SUPPLIED DATA:
******************************

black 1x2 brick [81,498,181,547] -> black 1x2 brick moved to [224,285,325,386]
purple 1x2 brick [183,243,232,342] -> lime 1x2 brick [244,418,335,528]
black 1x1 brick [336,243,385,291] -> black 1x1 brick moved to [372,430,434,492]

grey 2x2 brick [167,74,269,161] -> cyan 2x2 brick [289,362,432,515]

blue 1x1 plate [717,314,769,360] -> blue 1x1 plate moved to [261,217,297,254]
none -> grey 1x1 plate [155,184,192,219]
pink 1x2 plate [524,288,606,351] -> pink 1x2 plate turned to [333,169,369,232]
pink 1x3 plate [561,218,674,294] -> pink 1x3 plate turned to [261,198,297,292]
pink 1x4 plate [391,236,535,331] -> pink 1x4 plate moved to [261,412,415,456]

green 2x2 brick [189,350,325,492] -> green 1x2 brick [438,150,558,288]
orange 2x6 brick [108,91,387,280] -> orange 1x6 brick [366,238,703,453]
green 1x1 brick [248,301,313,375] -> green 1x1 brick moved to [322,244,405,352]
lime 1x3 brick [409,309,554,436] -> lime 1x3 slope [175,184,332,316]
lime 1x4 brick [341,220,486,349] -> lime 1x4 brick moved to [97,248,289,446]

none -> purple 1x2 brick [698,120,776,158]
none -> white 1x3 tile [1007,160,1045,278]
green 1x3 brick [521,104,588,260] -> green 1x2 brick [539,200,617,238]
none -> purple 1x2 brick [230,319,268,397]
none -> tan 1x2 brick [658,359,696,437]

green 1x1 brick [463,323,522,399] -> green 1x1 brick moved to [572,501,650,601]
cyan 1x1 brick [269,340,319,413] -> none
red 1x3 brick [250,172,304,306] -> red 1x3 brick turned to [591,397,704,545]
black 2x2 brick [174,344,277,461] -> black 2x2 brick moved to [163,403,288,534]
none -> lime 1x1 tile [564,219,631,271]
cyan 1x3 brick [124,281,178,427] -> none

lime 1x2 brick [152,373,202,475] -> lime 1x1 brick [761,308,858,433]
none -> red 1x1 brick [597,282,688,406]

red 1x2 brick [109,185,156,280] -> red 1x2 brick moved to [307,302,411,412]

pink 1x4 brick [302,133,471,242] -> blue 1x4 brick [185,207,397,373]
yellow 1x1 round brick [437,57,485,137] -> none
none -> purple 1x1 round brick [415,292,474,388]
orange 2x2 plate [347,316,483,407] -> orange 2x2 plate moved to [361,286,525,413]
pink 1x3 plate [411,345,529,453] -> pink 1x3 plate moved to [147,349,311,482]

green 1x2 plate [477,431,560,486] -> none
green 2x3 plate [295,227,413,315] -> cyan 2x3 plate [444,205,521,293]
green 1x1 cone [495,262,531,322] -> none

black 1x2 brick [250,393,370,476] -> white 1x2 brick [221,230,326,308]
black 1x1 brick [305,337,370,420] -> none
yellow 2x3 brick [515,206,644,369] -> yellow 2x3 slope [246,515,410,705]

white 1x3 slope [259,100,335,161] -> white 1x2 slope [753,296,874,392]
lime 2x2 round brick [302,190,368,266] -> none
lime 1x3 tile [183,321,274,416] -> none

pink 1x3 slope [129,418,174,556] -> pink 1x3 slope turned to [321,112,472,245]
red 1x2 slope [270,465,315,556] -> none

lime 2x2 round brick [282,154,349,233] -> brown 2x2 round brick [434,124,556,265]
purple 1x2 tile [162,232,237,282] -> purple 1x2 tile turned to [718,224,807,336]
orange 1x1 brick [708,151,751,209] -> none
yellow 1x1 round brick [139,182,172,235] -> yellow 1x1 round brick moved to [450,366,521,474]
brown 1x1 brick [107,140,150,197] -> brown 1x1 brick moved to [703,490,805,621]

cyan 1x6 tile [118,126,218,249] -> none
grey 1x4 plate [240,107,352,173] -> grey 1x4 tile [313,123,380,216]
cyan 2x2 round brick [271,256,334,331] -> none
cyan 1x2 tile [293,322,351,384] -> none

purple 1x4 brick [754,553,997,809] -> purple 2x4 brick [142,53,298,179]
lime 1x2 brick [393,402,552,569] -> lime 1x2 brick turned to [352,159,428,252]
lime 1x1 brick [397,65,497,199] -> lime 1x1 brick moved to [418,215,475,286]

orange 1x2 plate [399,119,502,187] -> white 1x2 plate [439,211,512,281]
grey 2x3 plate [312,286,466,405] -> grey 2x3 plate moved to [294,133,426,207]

******************************

WHAT TO WORK ON:
Reproduce the material above exactly, beginning at its first line and ending with the line that holds "green 1x2 plate [477,431,560,486] -> none". Include nothing else.

EXERCISE SOLUTION:
black 1x2 brick [81,498,181,547] -> black 1x2 brick moved to [224,285,325,386]
purple 1x2 brick [183,243,232,342] -> lime 1x2 brick [244,418,335,528]
black 1x1 brick [336,243,385,291] -> black 1x1 brick moved to [372,430,434,492]

grey 2x2 brick [167,74,269,161] -> cyan 2x2 brick [289,362,432,515]

blue 1x1 plate [717,314,769,360] -> blue 1x1 plate moved to [261,217,297,254]
none -> grey 1x1 plate [155,184,192,219]
pink 1x2 plate [524,288,606,351] -> pink 1x2 plate turned to [333,169,369,232]
pink 1x3 plate [561,218,674,294] -> pink 1x3 plate turned to [261,198,297,292]
pink 1x4 plate [391,236,535,331] -> pink 1x4 plate moved to [261,412,415,456]

green 2x2 brick [189,350,325,492] -> green 1x2 brick [438,150,558,288]
orange 2x6 brick [108,91,387,280] -> orange 1x6 brick [366,238,703,453]
green 1x1 brick [248,301,313,375] -> green 1x1 brick moved to [322,244,405,352]
lime 1x3 brick [409,309,554,436] -> lime 1x3 slope [175,184,332,316]
lime 1x4 brick [341,220,486,349] -> lime 1x4 brick moved to [97,248,289,446]

none -> purple 1x2 brick [698,120,776,158]
none -> white 1x3 tile [1007,160,1045,278]
green 1x3 brick [521,104,588,260] -> green 1x2 brick [539,200,617,238]
none -> purple 1x2 brick [230,319,268,397]
none -> tan 1x2 brick [658,359,696,437]

green 1x1 brick [463,323,522,399] -> green 1x1 brick moved to [572,501,650,601]
cyan 1x1 brick [269,340,319,413] -> none
red 1x3 brick [250,172,304,306] -> red 1x3 brick turned to [591,397,704,545]
black 2x2 brick [174,344,277,461] -> black 2x2 brick moved to [163,403,288,534]
none -> lime 1x1 tile [564,219,631,271]
cyan 1x3 brick [124,281,178,427] -> none

lime 1x2 brick [152,373,202,475] -> lime 1x1 brick [761,308,858,433]
none -> red 1x1 brick [597,282,688,406]

red 1x2 brick [109,185,156,280] -> red 1x2 brick moved to [307,302,411,412]

pink 1x4 brick [302,133,471,242] -> blue 1x4 brick [185,207,397,373]
yellow 1x1 round brick [437,57,485,137] -> none
none -> purple 1x1 round brick [415,292,474,388]
orange 2x2 plate [347,316,483,407] -> orange 2x2 plate moved to [361,286,525,413]
pink 1x3 plate [411,345,529,453] -> pink 1x3 plate moved to [147,349,311,482]

green 1x2 plate [477,431,560,486] -> none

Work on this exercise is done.